> [WHAT THE TASK REQUIRES]:
Your answer should be each line of the entries that contains the word "rectangle", copied in full.
*** Begin section ***
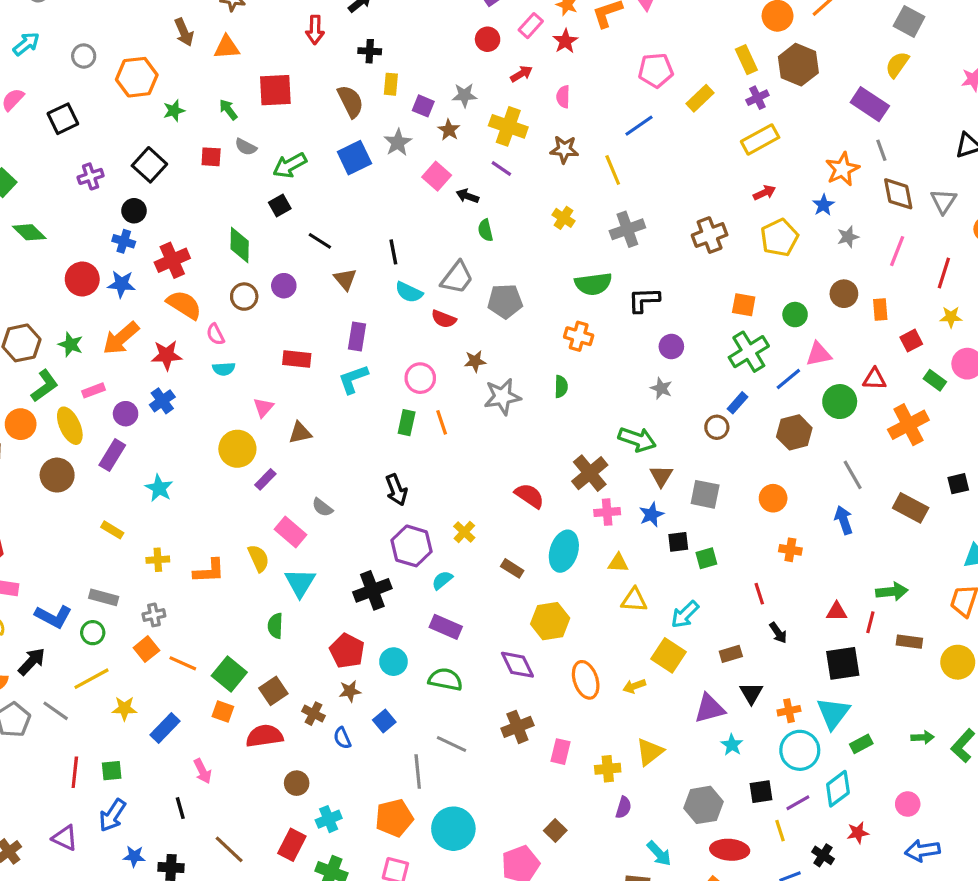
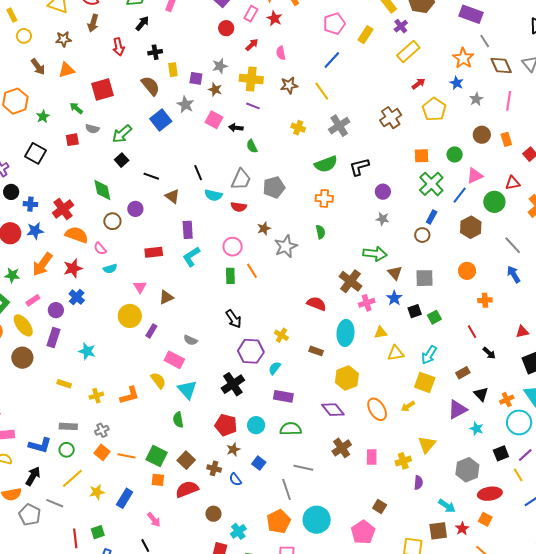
black circle: (134, 211) -> (11, 192), moved

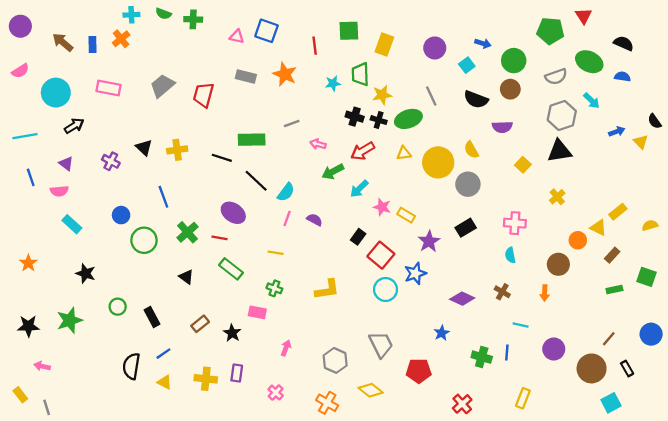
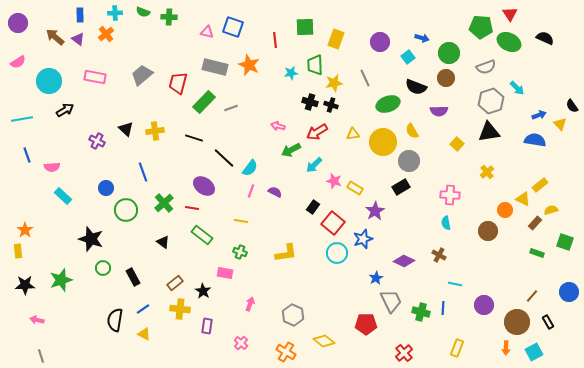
blue rectangle: (92, 45) -> (80, 15), moved
green ellipse: (589, 62) -> (509, 42), moved
gray rectangle: (246, 77) -> (215, 67), size x1.4
blue semicircle: (622, 77) -> (535, 140), moved, size x1.5
gray line: (431, 96) -> (365, 78), moved
green ellipse: (408, 119) -> (388, 104), moved
gray line: (292, 124) -> (231, 108), moved
green rectangle: (252, 140) -> (204, 102), moved, turned -45
purple triangle: (66, 164) -> (78, 39), moved
yellow semicircle: (650, 225) -> (551, 210), moved
black rectangle: (466, 228) -> (401, 187), moved
black star: (86, 273) -> (91, 239), moved, size x1.4
green rectangle: (614, 289) -> (537, 253), turned 32
orange arrow: (545, 293) -> (506, 348), moved
blue star: (442, 333) -> (376, 278), moved
gray trapezoid: (381, 344) -> (391, 301), moved
yellow cross: (206, 379) -> (180, 309), moved
yellow rectangle: (20, 395) -> (18, 251), moved, turned 32

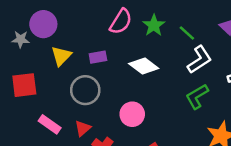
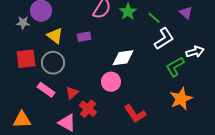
yellow triangle: (61, 56) -> (55, 36), turned -36
white diamond: (144, 66) -> (123, 58), moved, turned -45
gray circle: (85, 90) -> (53, 63), moved
green L-shape: (197, 96) -> (175, 67), moved

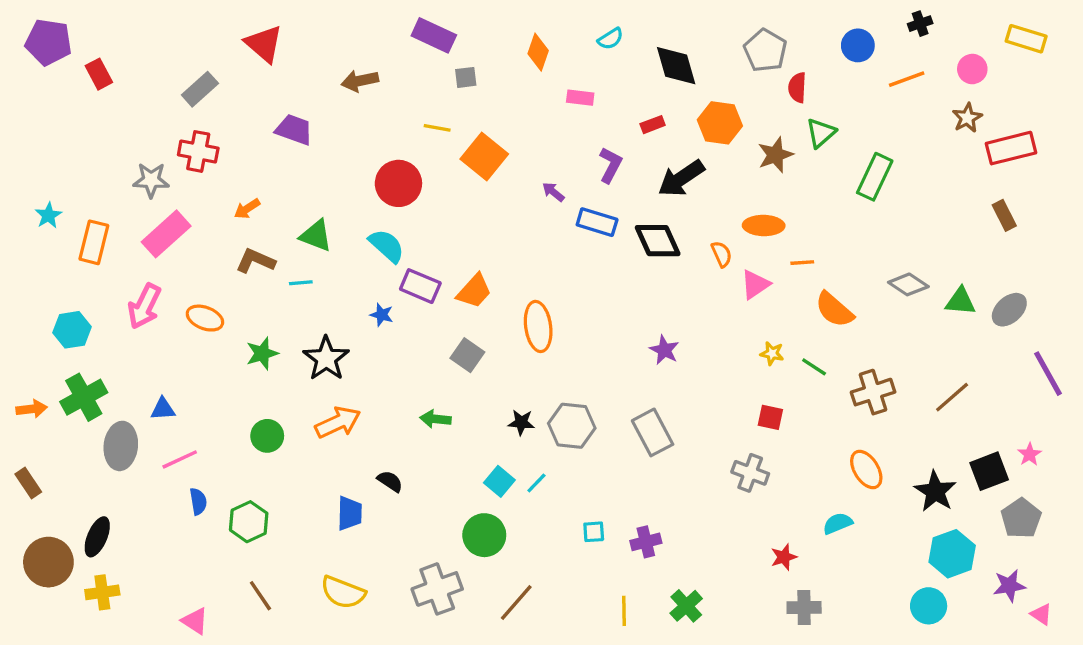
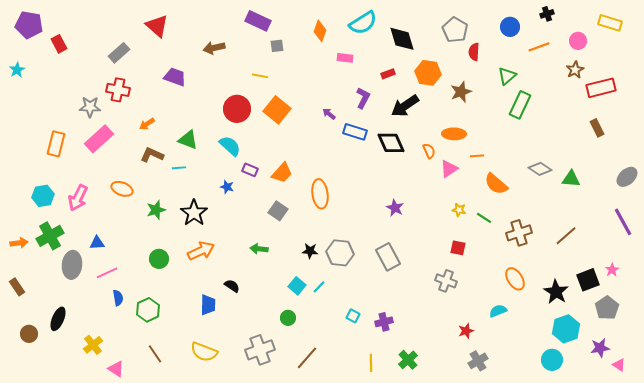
cyan semicircle: (610, 39) -> (363, 23), size x1.8
green triangle: (821, 133) -> (507, 76), moved
orange square: (484, 157) -> (277, 110), moved
cyan star: (48, 215) -> (17, 70), moved
purple rectangle: (420, 286) -> (250, 170), size x0.7
pink arrow: (144, 306) -> (78, 198), moved
gray ellipse: (1009, 310) -> (627, 177), moved
cyan square: (594, 532) -> (353, 316), turned 32
green circle: (484, 535) -> (288, 318), size x0.6
brown circle: (48, 562) -> (29, 334), size x0.6
yellow cross: (102, 592) -> (93, 345), moved, turned -30
gray cross: (804, 607) -> (478, 361), turned -30

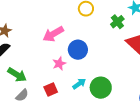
*** End section ***
> [EXERCISE OUTPUT]:
blue rectangle: (92, 45) -> (80, 15), moved
gray rectangle: (246, 77) -> (215, 67), size x1.4
green rectangle: (252, 140) -> (204, 102), moved, turned -45
black rectangle: (466, 228) -> (401, 187), moved
green rectangle: (614, 289) -> (537, 253), turned 32
yellow rectangle: (20, 395) -> (18, 251), moved, turned 32
purple rectangle: (420, 286) -> (250, 170), size x0.7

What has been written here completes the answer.